■ **Exercise aim**: Give again the line that contains "MIC3 pin OUT: A5 -> A1", plus every line after it to the end of the records, unchanged.

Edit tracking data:
────────────────
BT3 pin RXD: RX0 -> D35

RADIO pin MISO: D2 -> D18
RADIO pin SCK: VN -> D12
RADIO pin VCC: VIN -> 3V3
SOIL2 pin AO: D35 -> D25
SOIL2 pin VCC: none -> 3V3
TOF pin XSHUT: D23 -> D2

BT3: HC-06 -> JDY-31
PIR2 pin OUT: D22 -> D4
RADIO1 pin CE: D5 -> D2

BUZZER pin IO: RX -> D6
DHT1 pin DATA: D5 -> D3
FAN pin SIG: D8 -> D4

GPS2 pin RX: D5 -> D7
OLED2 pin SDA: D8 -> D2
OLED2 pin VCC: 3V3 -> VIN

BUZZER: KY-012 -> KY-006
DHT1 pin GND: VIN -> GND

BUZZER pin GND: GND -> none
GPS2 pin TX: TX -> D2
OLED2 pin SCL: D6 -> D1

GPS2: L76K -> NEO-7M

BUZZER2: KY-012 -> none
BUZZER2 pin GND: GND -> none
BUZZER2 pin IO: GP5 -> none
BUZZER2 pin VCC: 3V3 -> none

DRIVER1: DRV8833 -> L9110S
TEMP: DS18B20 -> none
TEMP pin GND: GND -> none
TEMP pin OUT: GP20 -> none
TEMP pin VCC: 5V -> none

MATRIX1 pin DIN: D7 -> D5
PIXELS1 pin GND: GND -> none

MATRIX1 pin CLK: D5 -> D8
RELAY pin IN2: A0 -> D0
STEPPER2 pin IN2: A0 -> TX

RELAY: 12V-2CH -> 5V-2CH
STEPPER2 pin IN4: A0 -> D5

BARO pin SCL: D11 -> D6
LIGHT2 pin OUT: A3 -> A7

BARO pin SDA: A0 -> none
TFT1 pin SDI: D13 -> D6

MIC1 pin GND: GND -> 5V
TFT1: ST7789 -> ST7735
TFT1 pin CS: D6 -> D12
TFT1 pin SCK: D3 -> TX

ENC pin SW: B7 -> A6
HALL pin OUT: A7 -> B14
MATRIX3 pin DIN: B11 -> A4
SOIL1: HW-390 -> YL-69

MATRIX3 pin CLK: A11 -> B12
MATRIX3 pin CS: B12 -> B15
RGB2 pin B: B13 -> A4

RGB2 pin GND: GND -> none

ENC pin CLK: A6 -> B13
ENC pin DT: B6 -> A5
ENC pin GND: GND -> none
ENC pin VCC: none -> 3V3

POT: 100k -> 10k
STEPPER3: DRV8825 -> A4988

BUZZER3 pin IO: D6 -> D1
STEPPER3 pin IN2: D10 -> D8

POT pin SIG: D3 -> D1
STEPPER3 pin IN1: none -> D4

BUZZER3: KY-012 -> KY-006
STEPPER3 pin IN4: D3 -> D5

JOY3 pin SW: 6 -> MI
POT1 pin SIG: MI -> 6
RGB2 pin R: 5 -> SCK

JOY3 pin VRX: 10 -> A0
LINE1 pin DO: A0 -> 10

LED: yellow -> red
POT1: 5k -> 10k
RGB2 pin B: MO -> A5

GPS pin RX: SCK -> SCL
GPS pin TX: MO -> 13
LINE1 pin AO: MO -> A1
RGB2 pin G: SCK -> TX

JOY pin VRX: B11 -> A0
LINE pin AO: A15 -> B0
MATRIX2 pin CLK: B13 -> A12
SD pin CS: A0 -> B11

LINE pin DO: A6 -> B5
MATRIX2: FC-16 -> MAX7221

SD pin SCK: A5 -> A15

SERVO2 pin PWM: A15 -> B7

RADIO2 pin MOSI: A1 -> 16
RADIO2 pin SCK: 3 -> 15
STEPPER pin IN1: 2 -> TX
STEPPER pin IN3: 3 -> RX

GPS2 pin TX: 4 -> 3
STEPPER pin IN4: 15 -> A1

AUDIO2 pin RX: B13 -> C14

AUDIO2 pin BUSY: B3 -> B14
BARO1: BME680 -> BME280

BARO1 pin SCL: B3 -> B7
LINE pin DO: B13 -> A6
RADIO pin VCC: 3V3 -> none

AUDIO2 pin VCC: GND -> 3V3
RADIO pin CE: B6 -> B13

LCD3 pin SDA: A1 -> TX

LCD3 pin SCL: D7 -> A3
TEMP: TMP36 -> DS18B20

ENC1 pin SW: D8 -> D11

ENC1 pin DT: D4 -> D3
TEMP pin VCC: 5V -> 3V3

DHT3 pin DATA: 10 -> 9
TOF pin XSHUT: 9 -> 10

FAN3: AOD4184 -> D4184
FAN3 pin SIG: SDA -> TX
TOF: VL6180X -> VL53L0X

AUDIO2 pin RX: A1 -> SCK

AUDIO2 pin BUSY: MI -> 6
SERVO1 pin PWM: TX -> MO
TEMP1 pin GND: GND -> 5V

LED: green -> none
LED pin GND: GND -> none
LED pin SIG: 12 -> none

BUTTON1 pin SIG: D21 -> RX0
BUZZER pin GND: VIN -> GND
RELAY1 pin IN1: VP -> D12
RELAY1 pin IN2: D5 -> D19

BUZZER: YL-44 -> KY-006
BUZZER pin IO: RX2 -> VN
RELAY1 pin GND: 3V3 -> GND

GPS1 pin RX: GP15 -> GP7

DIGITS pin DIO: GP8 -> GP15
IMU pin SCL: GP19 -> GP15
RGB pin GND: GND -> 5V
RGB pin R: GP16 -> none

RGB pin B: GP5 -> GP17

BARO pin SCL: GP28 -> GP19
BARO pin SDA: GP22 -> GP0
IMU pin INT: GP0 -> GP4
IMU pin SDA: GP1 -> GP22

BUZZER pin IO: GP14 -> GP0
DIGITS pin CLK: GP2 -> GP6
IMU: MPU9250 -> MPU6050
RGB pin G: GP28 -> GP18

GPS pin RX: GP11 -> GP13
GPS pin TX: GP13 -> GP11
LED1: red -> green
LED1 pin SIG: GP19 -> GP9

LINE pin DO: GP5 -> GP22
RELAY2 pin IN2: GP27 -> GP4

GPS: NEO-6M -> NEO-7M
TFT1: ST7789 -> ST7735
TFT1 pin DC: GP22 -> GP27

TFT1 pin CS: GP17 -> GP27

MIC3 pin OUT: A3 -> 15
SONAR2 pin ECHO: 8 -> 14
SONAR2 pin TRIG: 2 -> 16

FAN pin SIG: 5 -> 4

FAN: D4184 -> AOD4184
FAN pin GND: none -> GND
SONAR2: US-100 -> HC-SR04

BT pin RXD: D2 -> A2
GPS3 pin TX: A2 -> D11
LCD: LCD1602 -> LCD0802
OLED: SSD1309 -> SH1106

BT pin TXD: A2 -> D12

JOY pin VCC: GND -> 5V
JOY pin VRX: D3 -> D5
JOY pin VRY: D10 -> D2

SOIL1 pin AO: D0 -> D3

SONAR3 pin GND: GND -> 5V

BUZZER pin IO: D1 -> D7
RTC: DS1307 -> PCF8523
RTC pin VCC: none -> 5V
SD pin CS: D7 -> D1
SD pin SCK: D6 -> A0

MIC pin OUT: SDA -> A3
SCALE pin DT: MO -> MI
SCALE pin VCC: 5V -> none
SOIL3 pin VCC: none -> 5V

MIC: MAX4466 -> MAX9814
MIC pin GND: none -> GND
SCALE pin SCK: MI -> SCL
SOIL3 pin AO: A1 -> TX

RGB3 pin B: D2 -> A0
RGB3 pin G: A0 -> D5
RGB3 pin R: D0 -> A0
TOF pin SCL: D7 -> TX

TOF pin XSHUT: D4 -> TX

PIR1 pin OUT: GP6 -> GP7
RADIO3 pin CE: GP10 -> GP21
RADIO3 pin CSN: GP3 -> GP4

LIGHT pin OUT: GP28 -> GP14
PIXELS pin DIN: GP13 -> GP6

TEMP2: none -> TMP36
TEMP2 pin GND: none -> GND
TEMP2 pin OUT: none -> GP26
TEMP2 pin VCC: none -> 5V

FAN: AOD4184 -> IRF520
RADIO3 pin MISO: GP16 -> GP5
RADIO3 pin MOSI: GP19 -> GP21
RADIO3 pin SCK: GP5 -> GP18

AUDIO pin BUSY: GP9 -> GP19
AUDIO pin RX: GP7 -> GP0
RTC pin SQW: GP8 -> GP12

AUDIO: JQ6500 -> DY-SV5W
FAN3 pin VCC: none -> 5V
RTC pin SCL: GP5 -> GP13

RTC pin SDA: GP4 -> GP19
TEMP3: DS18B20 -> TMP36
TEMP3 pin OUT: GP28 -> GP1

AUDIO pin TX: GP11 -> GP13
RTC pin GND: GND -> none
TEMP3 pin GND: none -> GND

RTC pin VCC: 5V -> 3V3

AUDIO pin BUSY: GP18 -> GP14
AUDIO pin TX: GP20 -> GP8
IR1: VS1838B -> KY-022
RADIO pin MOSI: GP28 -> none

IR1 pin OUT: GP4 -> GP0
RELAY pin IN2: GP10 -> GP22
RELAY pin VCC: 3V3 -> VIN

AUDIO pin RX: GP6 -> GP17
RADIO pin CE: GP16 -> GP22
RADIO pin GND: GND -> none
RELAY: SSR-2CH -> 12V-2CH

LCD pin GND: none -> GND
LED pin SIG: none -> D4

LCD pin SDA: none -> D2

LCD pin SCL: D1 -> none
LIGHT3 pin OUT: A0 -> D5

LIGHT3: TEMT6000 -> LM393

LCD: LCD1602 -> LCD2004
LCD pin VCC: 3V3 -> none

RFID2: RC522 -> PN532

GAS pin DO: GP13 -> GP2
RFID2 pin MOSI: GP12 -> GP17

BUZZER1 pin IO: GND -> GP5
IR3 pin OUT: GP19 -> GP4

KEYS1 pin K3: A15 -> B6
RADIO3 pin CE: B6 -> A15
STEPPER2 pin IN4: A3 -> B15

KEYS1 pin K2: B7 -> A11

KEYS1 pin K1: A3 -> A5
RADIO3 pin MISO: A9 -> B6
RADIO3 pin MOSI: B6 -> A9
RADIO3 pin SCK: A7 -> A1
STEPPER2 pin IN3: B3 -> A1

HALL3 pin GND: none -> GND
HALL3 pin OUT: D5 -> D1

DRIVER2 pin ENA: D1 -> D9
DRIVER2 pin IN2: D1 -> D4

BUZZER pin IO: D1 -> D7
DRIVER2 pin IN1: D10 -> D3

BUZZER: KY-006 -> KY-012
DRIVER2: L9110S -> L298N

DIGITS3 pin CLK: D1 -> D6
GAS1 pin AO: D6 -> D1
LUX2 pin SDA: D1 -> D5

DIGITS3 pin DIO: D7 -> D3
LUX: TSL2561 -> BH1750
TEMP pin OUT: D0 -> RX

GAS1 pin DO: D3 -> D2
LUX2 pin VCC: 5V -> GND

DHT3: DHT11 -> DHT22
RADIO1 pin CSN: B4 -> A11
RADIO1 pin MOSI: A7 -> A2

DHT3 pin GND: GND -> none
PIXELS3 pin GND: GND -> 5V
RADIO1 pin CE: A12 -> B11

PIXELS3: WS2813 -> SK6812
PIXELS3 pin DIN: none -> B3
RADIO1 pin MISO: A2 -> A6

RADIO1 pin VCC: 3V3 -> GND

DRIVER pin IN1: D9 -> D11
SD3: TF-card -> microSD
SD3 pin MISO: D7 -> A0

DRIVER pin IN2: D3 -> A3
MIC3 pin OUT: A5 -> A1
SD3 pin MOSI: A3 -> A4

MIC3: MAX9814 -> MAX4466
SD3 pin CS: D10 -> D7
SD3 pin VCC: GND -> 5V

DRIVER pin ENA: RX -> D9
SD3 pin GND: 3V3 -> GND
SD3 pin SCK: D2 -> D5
────────────────
■ **Answer to this task**:
MIC3 pin OUT: A5 -> A1
SD3 pin MOSI: A3 -> A4

MIC3: MAX9814 -> MAX4466
SD3 pin CS: D10 -> D7
SD3 pin VCC: GND -> 5V

DRIVER pin ENA: RX -> D9
SD3 pin GND: 3V3 -> GND
SD3 pin SCK: D2 -> D5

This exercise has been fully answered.